▸ **WHAT THE TASK ASKS**:
Stop after the line that contains "none -> brown brick A4:A6 level 2"; until then, restate each line of the entries word for word from the very first.

▸ **MATERIAL FOR THIS EXERCISE**:
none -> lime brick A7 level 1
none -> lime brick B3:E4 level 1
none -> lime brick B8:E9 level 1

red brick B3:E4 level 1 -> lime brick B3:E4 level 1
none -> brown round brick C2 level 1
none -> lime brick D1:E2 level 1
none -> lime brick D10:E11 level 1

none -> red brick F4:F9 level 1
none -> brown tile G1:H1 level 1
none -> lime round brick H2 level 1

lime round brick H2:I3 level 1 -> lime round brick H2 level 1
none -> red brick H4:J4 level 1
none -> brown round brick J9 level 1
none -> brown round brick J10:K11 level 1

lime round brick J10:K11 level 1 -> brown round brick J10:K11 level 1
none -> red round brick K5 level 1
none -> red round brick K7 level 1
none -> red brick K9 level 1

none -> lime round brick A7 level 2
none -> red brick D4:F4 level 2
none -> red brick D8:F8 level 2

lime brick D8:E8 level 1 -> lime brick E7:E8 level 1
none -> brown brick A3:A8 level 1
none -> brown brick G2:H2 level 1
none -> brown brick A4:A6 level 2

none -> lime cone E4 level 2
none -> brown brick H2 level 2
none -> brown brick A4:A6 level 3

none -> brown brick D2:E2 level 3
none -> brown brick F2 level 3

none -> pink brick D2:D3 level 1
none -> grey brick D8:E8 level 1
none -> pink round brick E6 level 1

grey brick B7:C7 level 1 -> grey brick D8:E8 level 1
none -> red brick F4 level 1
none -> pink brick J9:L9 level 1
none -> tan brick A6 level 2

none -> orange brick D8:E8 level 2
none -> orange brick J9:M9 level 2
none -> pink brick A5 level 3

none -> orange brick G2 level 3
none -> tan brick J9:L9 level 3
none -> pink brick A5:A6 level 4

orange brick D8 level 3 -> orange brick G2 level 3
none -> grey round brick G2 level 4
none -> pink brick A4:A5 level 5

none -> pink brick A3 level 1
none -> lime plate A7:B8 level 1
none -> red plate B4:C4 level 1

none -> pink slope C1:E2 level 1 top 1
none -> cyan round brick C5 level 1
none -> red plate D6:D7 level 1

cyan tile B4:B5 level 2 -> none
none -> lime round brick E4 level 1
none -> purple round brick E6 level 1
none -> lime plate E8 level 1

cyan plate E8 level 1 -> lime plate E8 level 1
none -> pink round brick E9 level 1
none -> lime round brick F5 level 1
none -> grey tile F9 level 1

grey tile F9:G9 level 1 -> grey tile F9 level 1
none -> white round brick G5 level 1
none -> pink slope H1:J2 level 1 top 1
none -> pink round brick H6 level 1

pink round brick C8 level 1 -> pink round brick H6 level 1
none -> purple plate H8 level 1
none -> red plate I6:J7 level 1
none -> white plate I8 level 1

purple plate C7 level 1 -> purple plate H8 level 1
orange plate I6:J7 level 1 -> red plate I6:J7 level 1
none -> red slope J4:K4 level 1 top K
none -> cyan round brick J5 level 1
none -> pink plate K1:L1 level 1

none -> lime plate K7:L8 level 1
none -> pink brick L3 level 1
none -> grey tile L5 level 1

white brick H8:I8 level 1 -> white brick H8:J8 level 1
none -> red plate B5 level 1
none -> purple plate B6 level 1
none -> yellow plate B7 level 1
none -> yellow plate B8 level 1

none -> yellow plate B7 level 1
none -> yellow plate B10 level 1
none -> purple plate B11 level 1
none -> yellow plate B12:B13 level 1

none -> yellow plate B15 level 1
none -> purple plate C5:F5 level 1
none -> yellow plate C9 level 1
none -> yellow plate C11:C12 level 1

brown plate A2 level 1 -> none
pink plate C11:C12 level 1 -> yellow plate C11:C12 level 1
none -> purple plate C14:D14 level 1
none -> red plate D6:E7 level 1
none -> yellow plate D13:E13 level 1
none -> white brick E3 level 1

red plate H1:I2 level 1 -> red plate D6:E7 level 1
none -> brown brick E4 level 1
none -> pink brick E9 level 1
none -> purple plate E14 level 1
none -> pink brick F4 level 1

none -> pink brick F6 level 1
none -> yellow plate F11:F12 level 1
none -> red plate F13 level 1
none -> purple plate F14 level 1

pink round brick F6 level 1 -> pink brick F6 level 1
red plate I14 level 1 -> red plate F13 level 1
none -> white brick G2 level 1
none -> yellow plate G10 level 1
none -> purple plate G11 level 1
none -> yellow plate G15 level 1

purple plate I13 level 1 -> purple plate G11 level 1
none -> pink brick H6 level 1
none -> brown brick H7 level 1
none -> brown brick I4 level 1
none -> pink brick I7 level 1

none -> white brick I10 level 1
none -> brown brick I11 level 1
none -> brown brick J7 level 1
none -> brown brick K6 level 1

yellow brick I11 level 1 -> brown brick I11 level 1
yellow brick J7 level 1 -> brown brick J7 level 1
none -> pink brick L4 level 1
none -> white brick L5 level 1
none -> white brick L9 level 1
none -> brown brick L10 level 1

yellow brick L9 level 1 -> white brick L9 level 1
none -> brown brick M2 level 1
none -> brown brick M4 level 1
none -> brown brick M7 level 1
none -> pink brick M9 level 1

▸ **ANSWER TO THE EXERCISE**:
none -> lime brick A7 level 1
none -> lime brick B3:E4 level 1
none -> lime brick B8:E9 level 1

red brick B3:E4 level 1 -> lime brick B3:E4 level 1
none -> brown round brick C2 level 1
none -> lime brick D1:E2 level 1
none -> lime brick D10:E11 level 1

none -> red brick F4:F9 level 1
none -> brown tile G1:H1 level 1
none -> lime round brick H2 level 1

lime round brick H2:I3 level 1 -> lime round brick H2 level 1
none -> red brick H4:J4 level 1
none -> brown round brick J9 level 1
none -> brown round brick J10:K11 level 1

lime round brick J10:K11 level 1 -> brown round brick J10:K11 level 1
none -> red round brick K5 level 1
none -> red round brick K7 level 1
none -> red brick K9 level 1

none -> lime round brick A7 level 2
none -> red brick D4:F4 level 2
none -> red brick D8:F8 level 2

lime brick D8:E8 level 1 -> lime brick E7:E8 level 1
none -> brown brick A3:A8 level 1
none -> brown brick G2:H2 level 1
none -> brown brick A4:A6 level 2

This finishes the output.